* [Problem details]: Go through the entries below and print, exactly, the lines starting at the one with "pink pencil [279,141,341,172]" and ending at the one with "black cake [531,70,586,107]", keeping both ends and no others.

* [Record excerpts]:
○ ○ ○
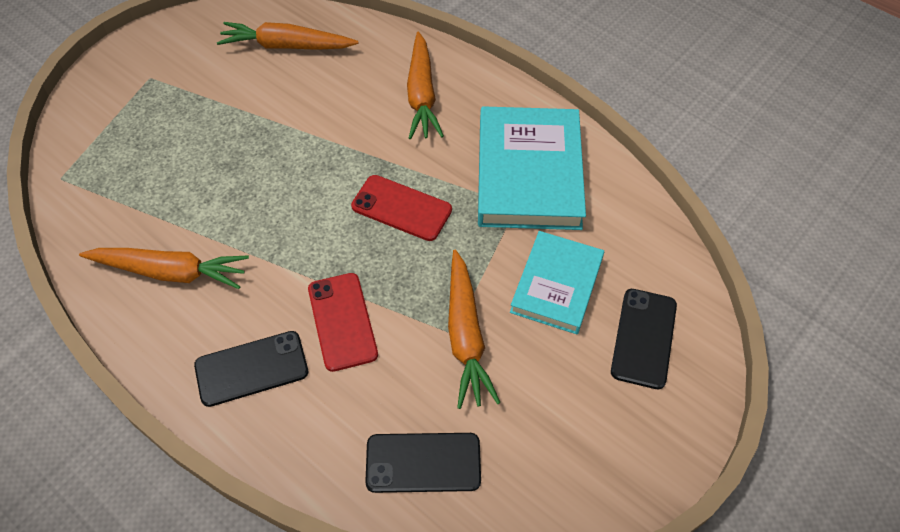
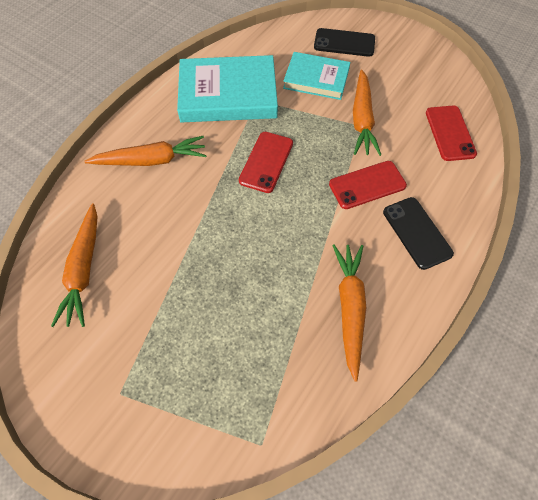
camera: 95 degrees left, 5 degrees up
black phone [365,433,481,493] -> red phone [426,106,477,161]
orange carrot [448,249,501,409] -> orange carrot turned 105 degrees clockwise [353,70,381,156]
○ ○ ○
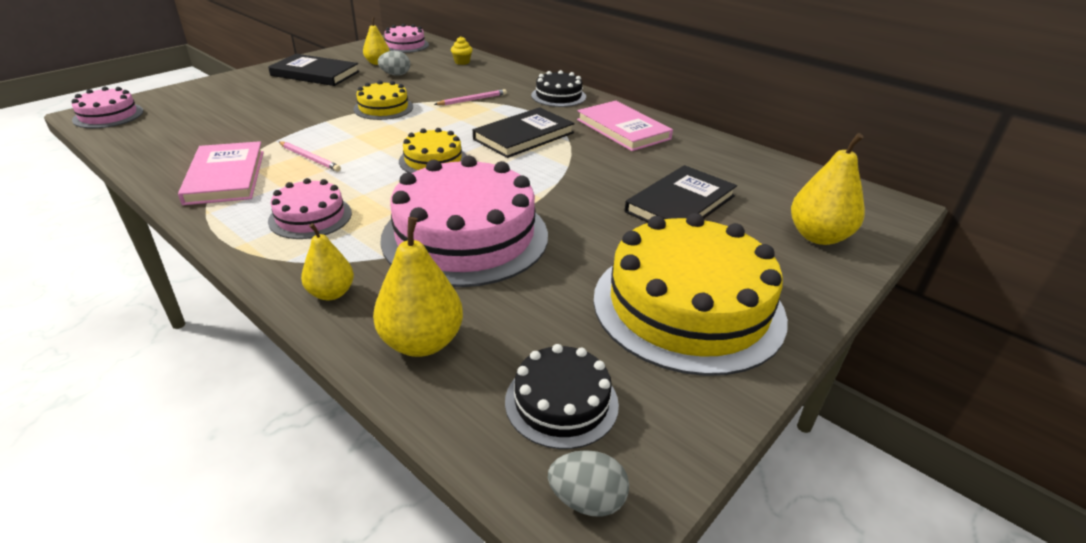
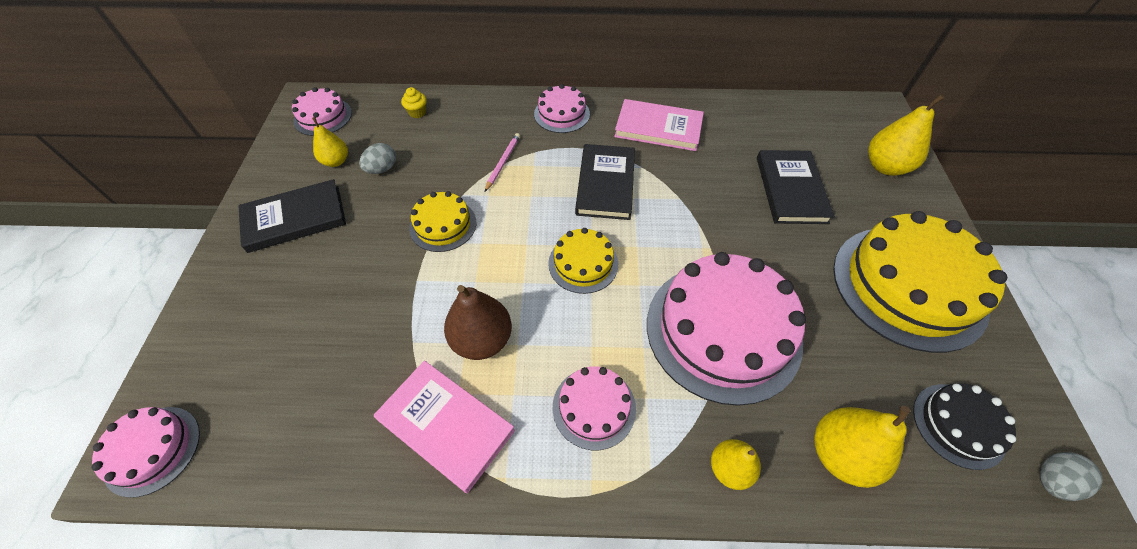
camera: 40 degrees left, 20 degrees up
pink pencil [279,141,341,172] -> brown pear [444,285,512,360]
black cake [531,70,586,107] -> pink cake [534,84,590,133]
○ ○ ○
* [Output for this task]:
pink pencil [279,141,341,172] -> brown pear [444,285,512,360]
black cake [531,70,586,107] -> pink cake [534,84,590,133]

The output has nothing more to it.